INPUT:
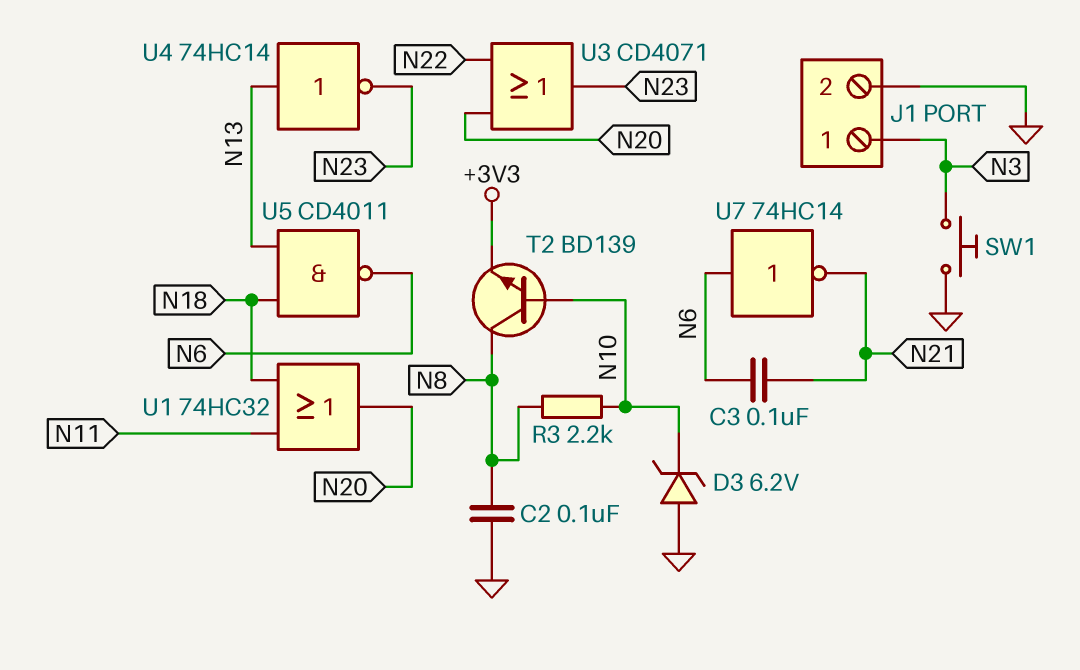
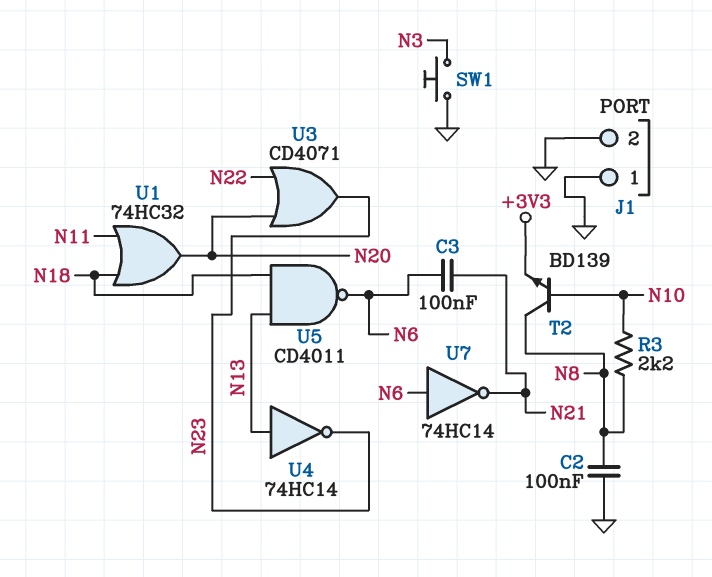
D3: zener 6.2V (A GND, K N10) -> none
J1 pin 1: N3 -> GND

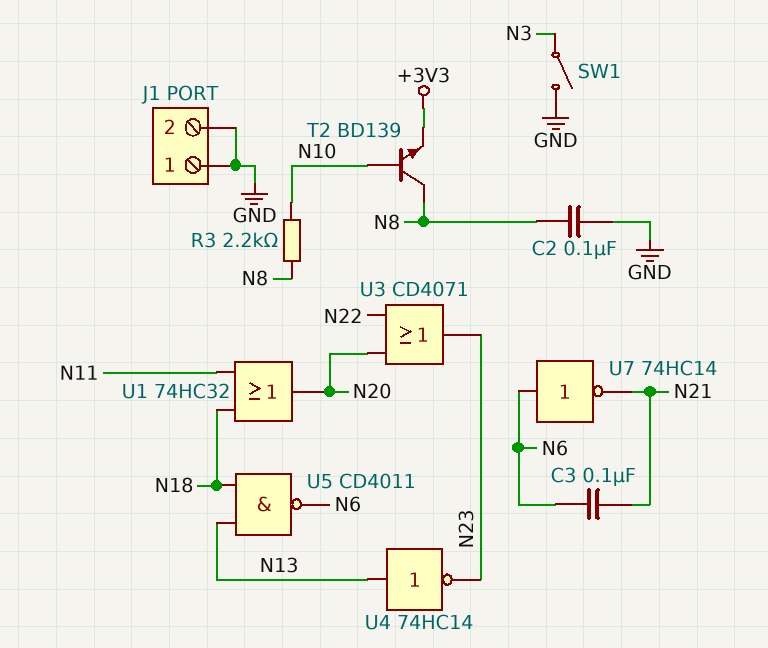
SW1: button (GND, N3) -> switch (GND, N3)

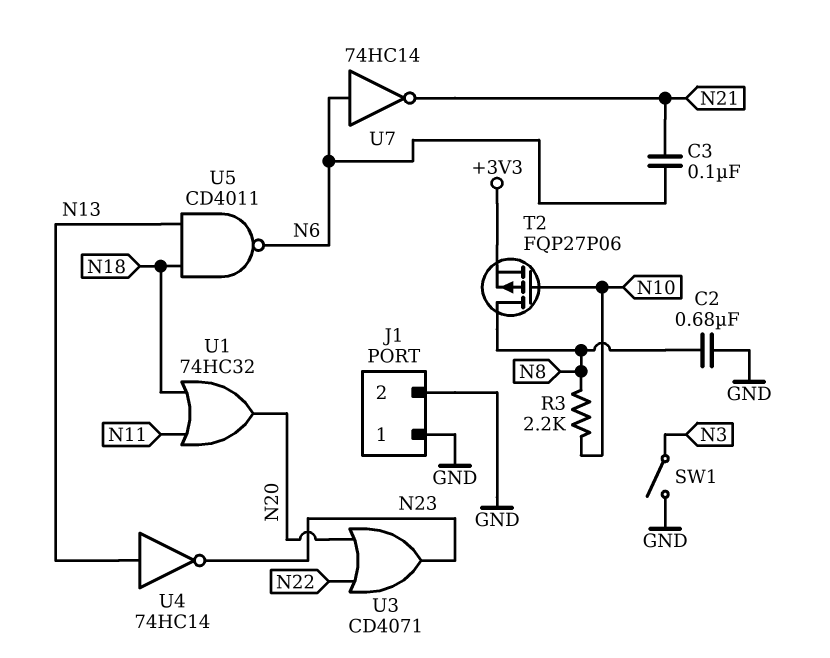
C2: 100nF (GND, N8) -> 680nF (GND, N8)
T2: NPN BD139 (B N10, C N8, E +3V3) -> PMOS FQP27P06 (G N10, D N8, S +3V3)

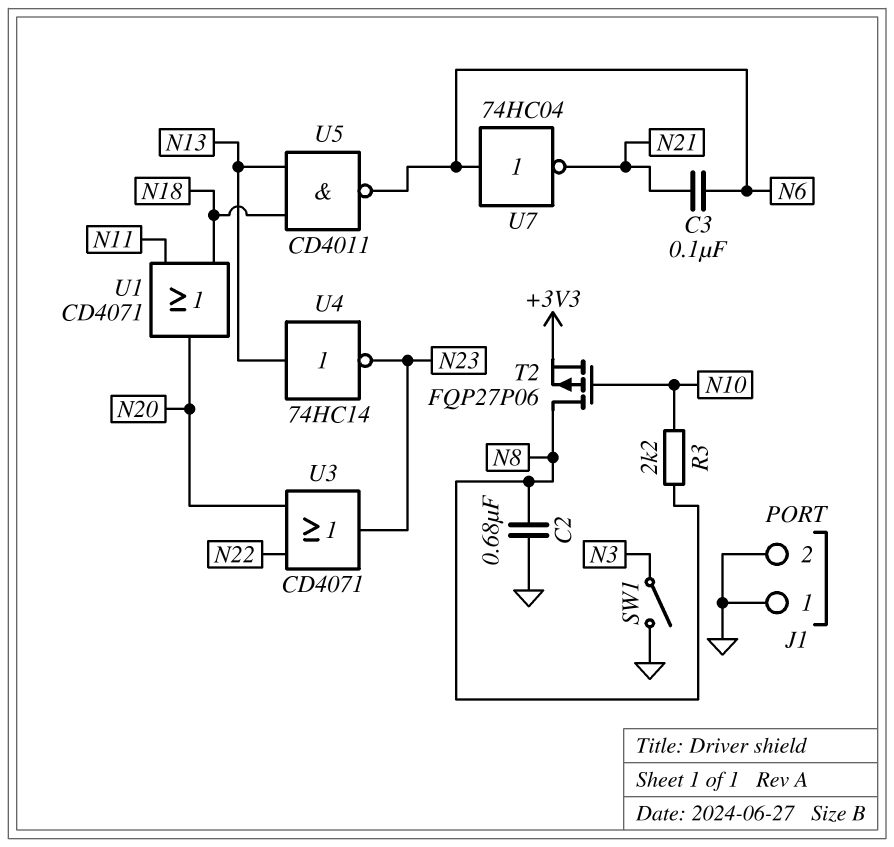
U1: OR 74HC32 (in N11, in N18, out N20) -> OR CD4071 (in N11, in N18, out N20)
U7: NOT 74HC14 (in N6, out N21) -> NOT 74HC04 (in N6, out N21)

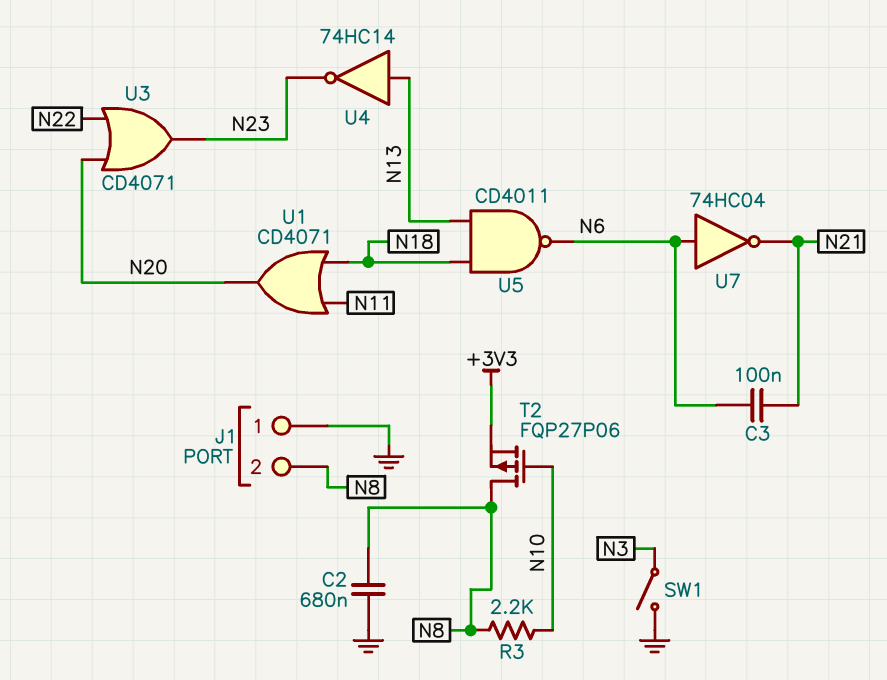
J1 pin 2: GND -> N8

EXERCISE DETAILS: The reply should repeat the listing above exactly and contain no pictures.

EXERCISE OUTPUT:
D3: zener 6.2V (A GND, K N10) -> none
J1 pin 1: N3 -> GND

SW1: button (GND, N3) -> switch (GND, N3)

C2: 100nF (GND, N8) -> 680nF (GND, N8)
T2: NPN BD139 (B N10, C N8, E +3V3) -> PMOS FQP27P06 (G N10, D N8, S +3V3)

U1: OR 74HC32 (in N11, in N18, out N20) -> OR CD4071 (in N11, in N18, out N20)
U7: NOT 74HC14 (in N6, out N21) -> NOT 74HC04 (in N6, out N21)

J1 pin 2: GND -> N8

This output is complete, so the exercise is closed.